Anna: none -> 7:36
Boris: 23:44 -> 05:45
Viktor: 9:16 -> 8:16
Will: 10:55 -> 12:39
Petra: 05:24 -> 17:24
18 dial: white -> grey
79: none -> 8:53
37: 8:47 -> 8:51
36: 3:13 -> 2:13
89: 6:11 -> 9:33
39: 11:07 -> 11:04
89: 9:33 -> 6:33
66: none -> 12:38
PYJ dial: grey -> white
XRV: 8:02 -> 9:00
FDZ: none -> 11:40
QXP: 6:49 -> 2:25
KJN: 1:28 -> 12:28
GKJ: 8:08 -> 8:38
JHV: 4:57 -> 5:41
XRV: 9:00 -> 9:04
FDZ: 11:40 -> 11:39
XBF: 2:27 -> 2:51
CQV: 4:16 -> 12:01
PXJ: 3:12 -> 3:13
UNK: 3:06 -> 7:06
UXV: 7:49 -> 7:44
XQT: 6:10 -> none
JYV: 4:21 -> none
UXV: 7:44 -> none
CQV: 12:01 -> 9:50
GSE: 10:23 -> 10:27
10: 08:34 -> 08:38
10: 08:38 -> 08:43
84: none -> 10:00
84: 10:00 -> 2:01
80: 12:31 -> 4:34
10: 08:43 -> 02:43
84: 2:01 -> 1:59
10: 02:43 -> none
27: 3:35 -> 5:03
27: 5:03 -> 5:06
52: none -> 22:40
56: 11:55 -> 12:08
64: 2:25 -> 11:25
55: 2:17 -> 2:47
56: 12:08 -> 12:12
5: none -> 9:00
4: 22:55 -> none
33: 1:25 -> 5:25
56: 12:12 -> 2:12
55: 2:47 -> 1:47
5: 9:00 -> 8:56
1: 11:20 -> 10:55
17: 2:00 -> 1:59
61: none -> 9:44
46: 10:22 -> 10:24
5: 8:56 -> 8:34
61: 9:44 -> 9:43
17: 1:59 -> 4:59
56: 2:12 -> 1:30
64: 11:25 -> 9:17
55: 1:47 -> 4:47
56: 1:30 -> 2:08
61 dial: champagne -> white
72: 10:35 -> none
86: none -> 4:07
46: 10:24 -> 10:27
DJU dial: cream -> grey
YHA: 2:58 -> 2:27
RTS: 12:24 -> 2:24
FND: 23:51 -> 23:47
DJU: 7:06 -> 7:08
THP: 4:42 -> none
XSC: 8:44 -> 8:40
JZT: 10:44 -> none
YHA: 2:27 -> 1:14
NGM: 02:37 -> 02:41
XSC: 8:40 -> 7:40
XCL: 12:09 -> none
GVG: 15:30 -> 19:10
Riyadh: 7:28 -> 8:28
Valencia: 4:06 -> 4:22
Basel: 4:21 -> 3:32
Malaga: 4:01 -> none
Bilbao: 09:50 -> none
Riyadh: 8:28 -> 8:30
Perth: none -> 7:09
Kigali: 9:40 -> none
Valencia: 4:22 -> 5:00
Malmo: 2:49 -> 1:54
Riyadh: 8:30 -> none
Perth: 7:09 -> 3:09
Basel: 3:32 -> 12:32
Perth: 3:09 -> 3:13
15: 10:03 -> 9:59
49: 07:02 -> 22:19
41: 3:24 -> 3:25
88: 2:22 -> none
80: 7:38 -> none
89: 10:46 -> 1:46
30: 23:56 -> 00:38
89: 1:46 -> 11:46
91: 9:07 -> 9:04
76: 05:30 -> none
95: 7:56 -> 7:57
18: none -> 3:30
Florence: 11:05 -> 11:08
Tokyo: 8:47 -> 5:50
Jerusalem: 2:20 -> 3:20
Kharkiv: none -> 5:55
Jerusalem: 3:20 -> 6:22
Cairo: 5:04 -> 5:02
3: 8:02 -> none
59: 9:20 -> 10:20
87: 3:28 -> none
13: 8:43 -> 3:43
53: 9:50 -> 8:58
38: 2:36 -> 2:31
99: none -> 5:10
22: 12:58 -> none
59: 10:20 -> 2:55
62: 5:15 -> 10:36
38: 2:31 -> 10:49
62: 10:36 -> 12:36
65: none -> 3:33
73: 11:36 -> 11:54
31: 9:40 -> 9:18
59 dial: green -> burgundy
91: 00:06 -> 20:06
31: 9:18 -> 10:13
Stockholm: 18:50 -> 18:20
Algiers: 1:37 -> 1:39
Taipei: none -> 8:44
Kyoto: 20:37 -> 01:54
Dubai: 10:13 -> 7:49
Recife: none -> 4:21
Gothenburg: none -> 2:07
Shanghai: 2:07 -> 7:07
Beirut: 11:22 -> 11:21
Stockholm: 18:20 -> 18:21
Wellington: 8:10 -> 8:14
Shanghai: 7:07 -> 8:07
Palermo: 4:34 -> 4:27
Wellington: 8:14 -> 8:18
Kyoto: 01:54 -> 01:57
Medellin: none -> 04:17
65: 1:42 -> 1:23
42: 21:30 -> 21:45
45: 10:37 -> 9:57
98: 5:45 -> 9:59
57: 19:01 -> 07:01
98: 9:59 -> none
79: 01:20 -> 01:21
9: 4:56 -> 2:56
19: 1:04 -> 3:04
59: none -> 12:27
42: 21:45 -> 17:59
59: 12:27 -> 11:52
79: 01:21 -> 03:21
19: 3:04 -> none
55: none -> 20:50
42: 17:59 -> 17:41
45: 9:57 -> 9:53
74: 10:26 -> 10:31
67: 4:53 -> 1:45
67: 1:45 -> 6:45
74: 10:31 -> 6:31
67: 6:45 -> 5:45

=======

> [TASK PROMPT] Repeat the items above word for word, starting with the first line and going on through the line that contains "Jerusalem: 3:20 -> 6:22", including both.

> [REPLY TO THE EXERCISE]
Anna: none -> 7:36
Boris: 23:44 -> 05:45
Viktor: 9:16 -> 8:16
Will: 10:55 -> 12:39
Petra: 05:24 -> 17:24
18 dial: white -> grey
79: none -> 8:53
37: 8:47 -> 8:51
36: 3:13 -> 2:13
89: 6:11 -> 9:33
39: 11:07 -> 11:04
89: 9:33 -> 6:33
66: none -> 12:38
PYJ dial: grey -> white
XRV: 8:02 -> 9:00
FDZ: none -> 11:40
QXP: 6:49 -> 2:25
KJN: 1:28 -> 12:28
GKJ: 8:08 -> 8:38
JHV: 4:57 -> 5:41
XRV: 9:00 -> 9:04
FDZ: 11:40 -> 11:39
XBF: 2:27 -> 2:51
CQV: 4:16 -> 12:01
PXJ: 3:12 -> 3:13
UNK: 3:06 -> 7:06
UXV: 7:49 -> 7:44
XQT: 6:10 -> none
JYV: 4:21 -> none
UXV: 7:44 -> none
CQV: 12:01 -> 9:50
GSE: 10:23 -> 10:27
10: 08:34 -> 08:38
10: 08:38 -> 08:43
84: none -> 10:00
84: 10:00 -> 2:01
80: 12:31 -> 4:34
10: 08:43 -> 02:43
84: 2:01 -> 1:59
10: 02:43 -> none
27: 3:35 -> 5:03
27: 5:03 -> 5:06
52: none -> 22:40
56: 11:55 -> 12:08
64: 2:25 -> 11:25
55: 2:17 -> 2:47
56: 12:08 -> 12:12
5: none -> 9:00
4: 22:55 -> none
33: 1:25 -> 5:25
56: 12:12 -> 2:12
55: 2:47 -> 1:47
5: 9:00 -> 8:56
1: 11:20 -> 10:55
17: 2:00 -> 1:59
61: none -> 9:44
46: 10:22 -> 10:24
5: 8:56 -> 8:34
61: 9:44 -> 9:43
17: 1:59 -> 4:59
56: 2:12 -> 1:30
64: 11:25 -> 9:17
55: 1:47 -> 4:47
56: 1:30 -> 2:08
61 dial: champagne -> white
72: 10:35 -> none
86: none -> 4:07
46: 10:24 -> 10:27
DJU dial: cream -> grey
YHA: 2:58 -> 2:27
RTS: 12:24 -> 2:24
FND: 23:51 -> 23:47
DJU: 7:06 -> 7:08
THP: 4:42 -> none
XSC: 8:44 -> 8:40
JZT: 10:44 -> none
YHA: 2:27 -> 1:14
NGM: 02:37 -> 02:41
XSC: 8:40 -> 7:40
XCL: 12:09 -> none
GVG: 15:30 -> 19:10
Riyadh: 7:28 -> 8:28
Valencia: 4:06 -> 4:22
Basel: 4:21 -> 3:32
Malaga: 4:01 -> none
Bilbao: 09:50 -> none
Riyadh: 8:28 -> 8:30
Perth: none -> 7:09
Kigali: 9:40 -> none
Valencia: 4:22 -> 5:00
Malmo: 2:49 -> 1:54
Riyadh: 8:30 -> none
Perth: 7:09 -> 3:09
Basel: 3:32 -> 12:32
Perth: 3:09 -> 3:13
15: 10:03 -> 9:59
49: 07:02 -> 22:19
41: 3:24 -> 3:25
88: 2:22 -> none
80: 7:38 -> none
89: 10:46 -> 1:46
30: 23:56 -> 00:38
89: 1:46 -> 11:46
91: 9:07 -> 9:04
76: 05:30 -> none
95: 7:56 -> 7:57
18: none -> 3:30
Florence: 11:05 -> 11:08
Tokyo: 8:47 -> 5:50
Jerusalem: 2:20 -> 3:20
Kharkiv: none -> 5:55
Jerusalem: 3:20 -> 6:22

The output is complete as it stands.